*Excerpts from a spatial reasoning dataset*
** Start **

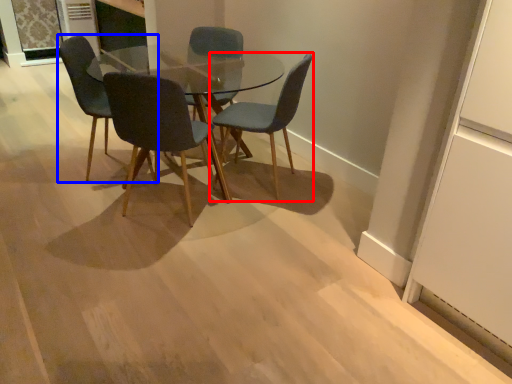
Question: Which point is further to the camera, chair (highlighted by a red box) or chair (highlighted by a blue box)?

Choices:
 (A) chair
 (B) chair

Answer: (B)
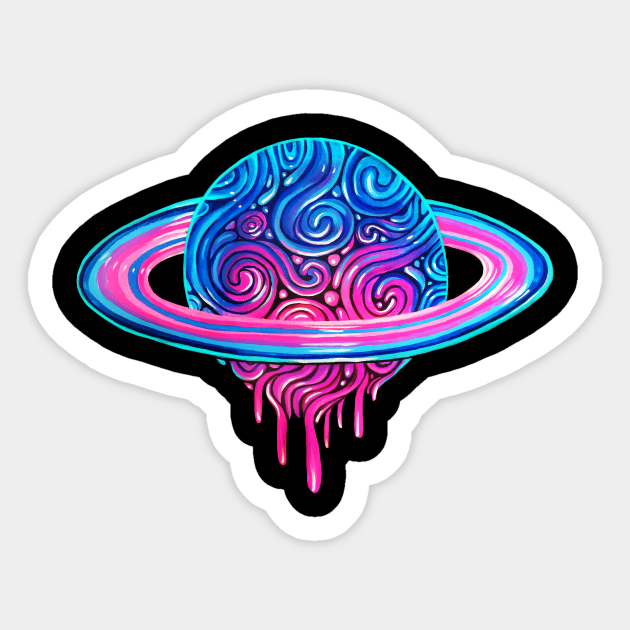
Find the location of a particular element. table is located at coordinates (569, 450).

** End **

*YOUR INSTRUCTIONS*
Please write out the data above word for word, leaving out the pictures.

*THE RESPONSE*
Question: Which point is further to the camera, chair (highlighted by a red box) or chair (highlighted by a blue box)?

Choices:
 (A) chair
 (B) chair

Answer: (B)
Find the location of a particular element. table is located at coordinates (569, 450).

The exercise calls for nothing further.